Repeat each record exactly, skipping the pictures.

**Information:**

***

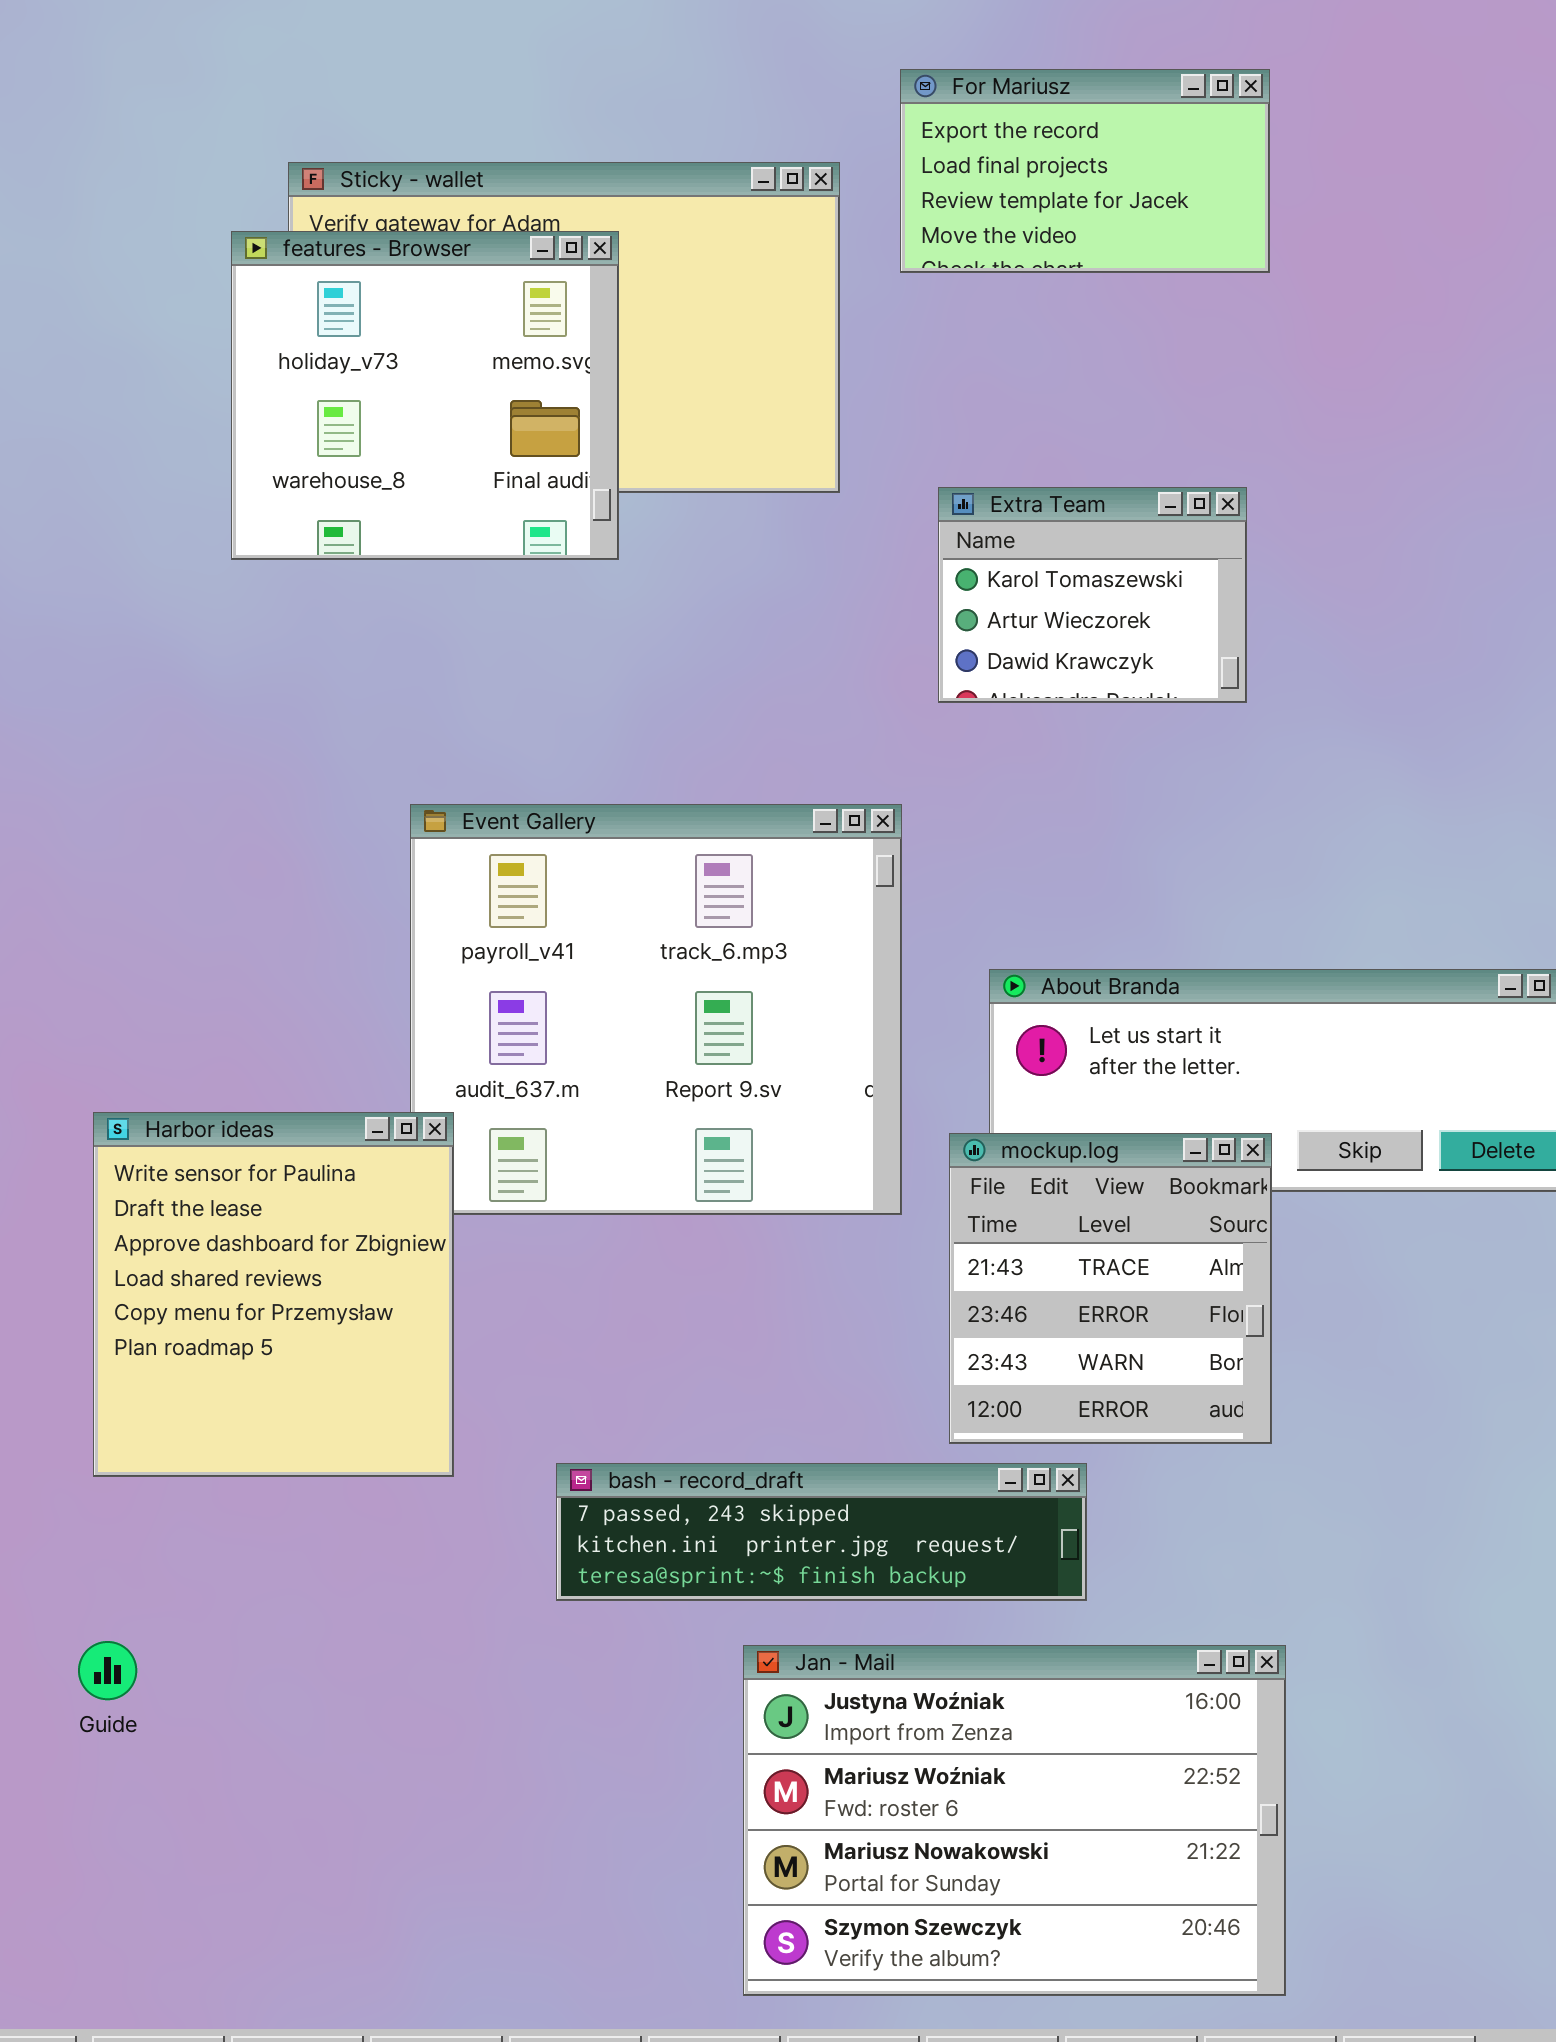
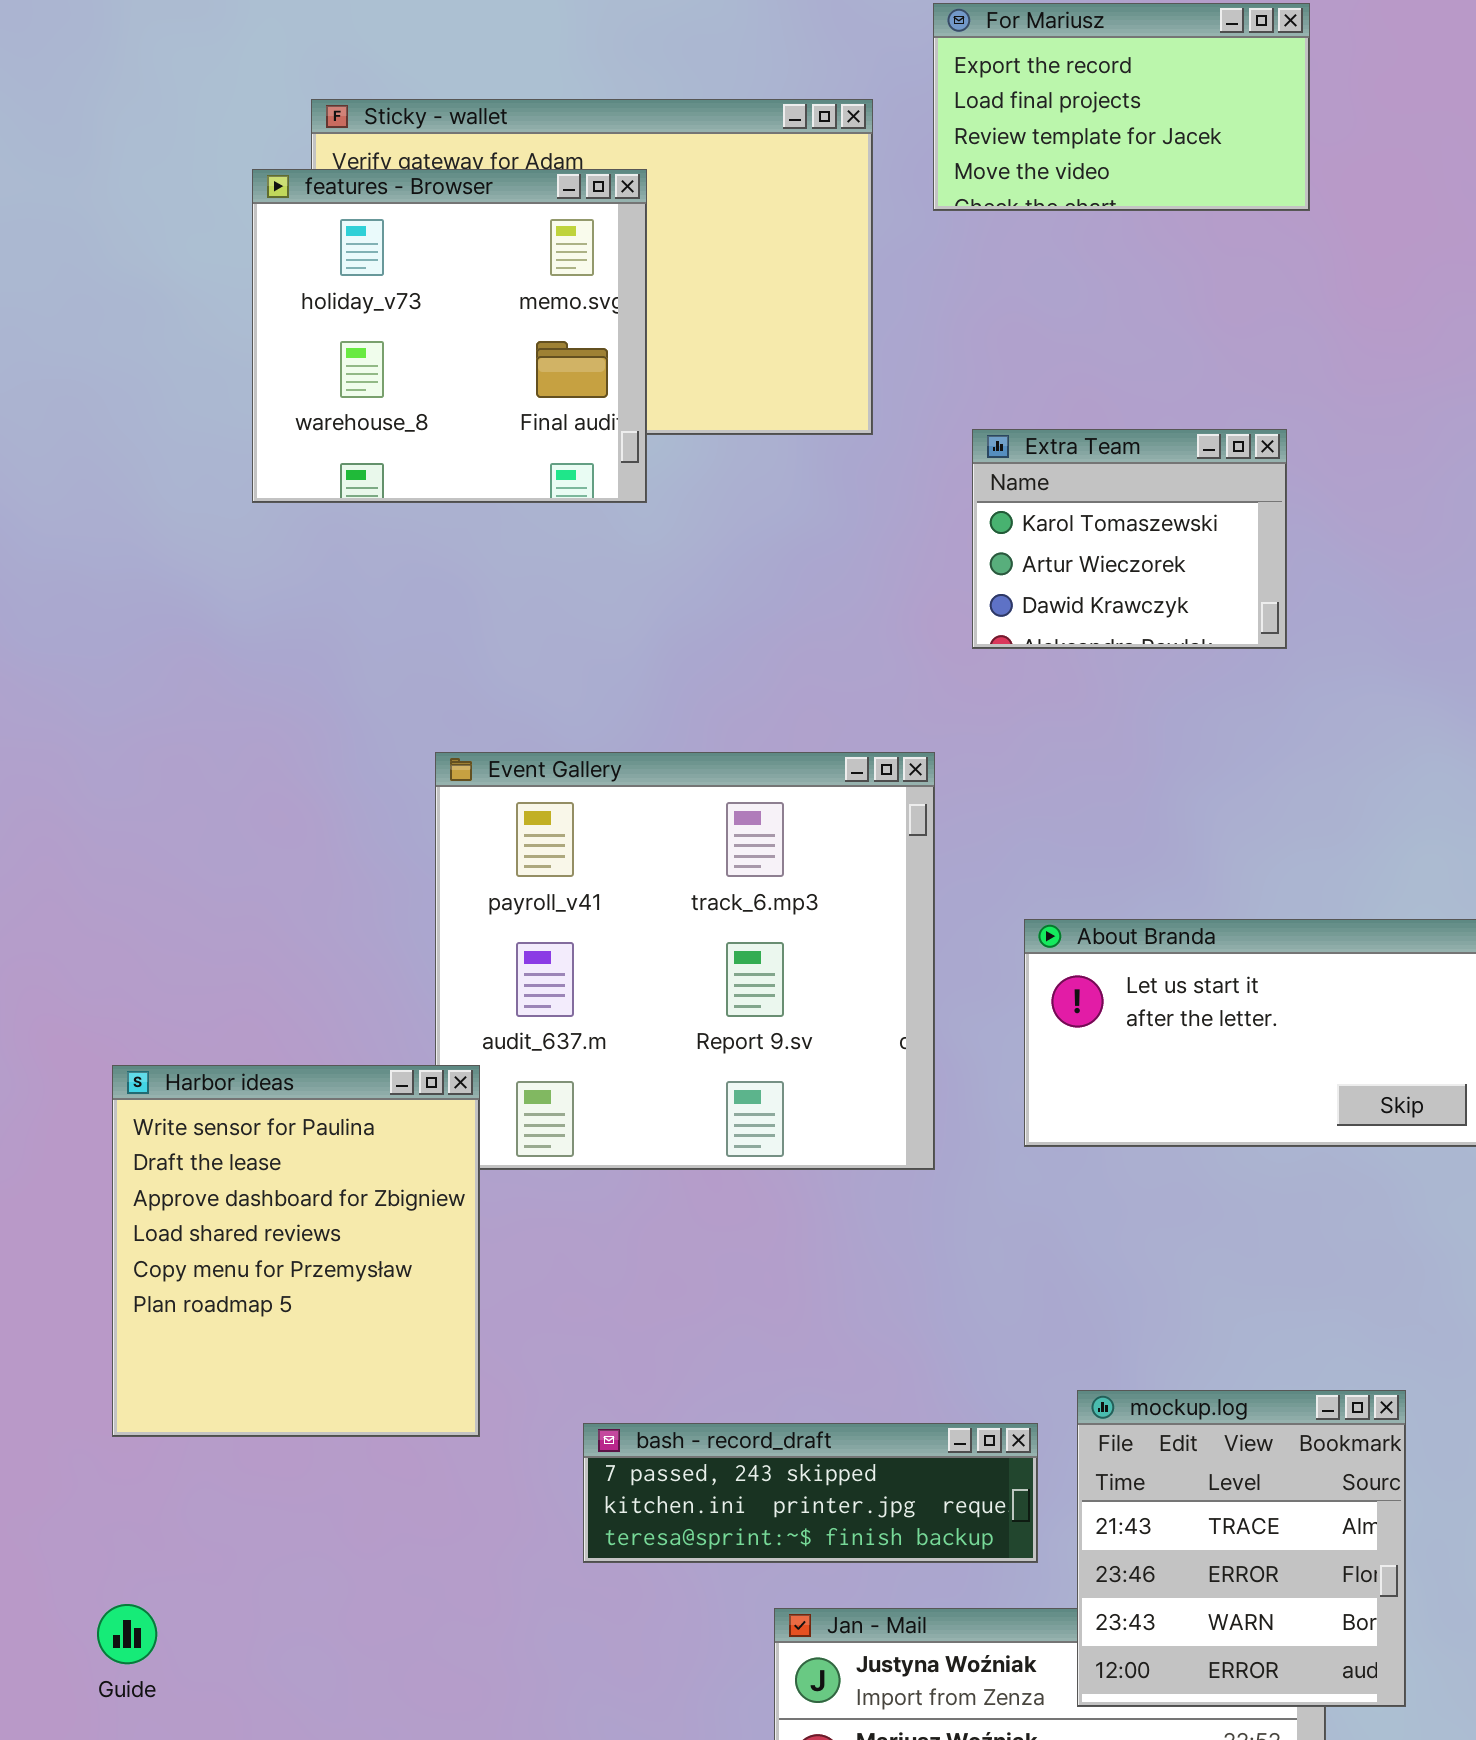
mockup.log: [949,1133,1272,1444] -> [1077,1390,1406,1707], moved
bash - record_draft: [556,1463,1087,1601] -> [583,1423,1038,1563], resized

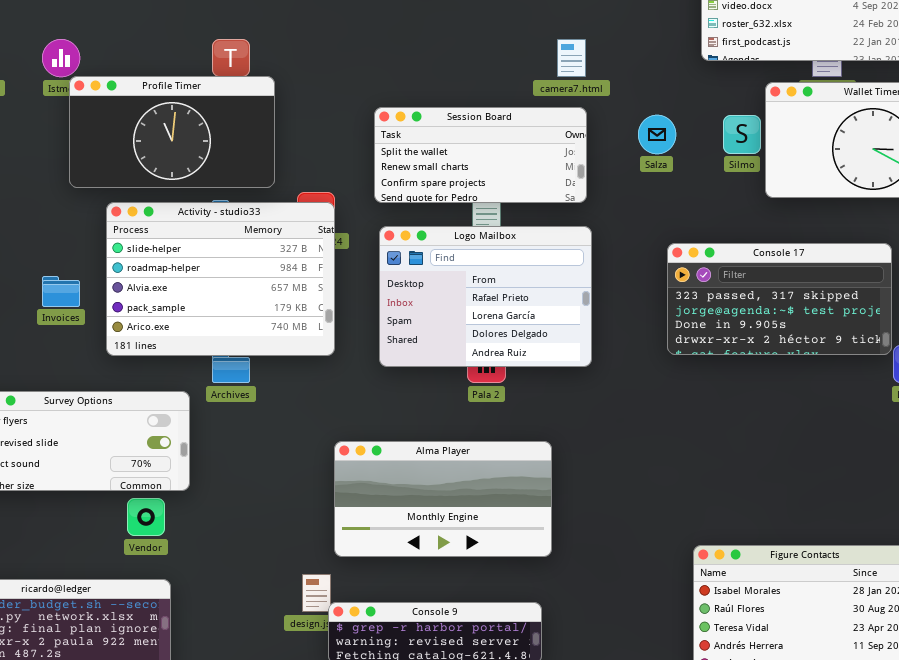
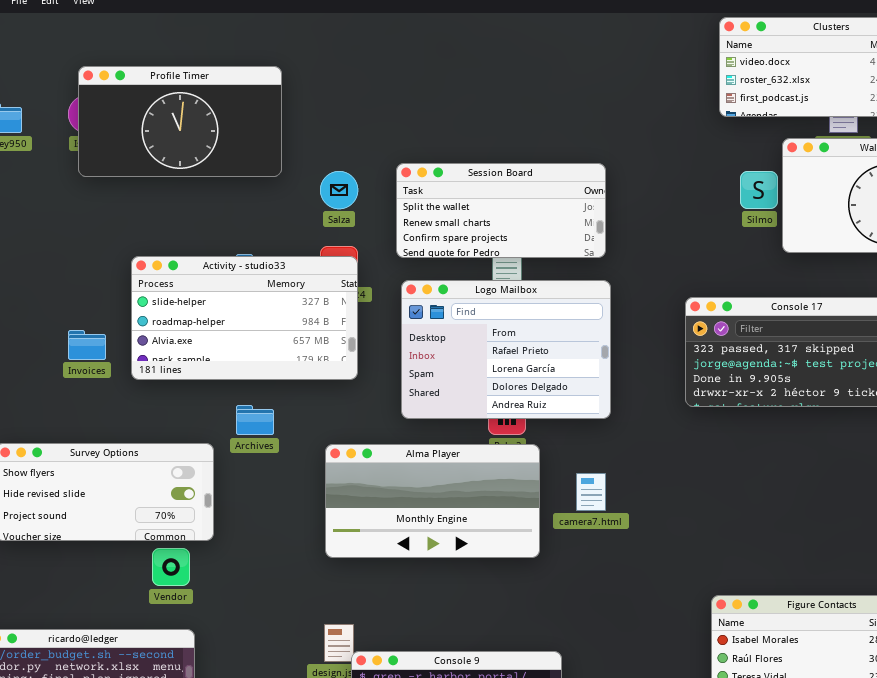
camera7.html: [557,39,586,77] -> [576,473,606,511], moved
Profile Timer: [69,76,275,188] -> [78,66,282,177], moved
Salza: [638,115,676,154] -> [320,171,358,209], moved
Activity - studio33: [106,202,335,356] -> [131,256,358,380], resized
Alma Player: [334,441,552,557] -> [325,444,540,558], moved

***

**Written response:**
mockup.log: [949,1133,1272,1444] -> [1077,1390,1406,1707], moved
bash - record_draft: [556,1463,1087,1601] -> [583,1423,1038,1563], resized

camera7.html: [557,39,586,77] -> [576,473,606,511], moved
Profile Timer: [69,76,275,188] -> [78,66,282,177], moved
Salza: [638,115,676,154] -> [320,171,358,209], moved
Activity - studio33: [106,202,335,356] -> [131,256,358,380], resized
Alma Player: [334,441,552,557] -> [325,444,540,558], moved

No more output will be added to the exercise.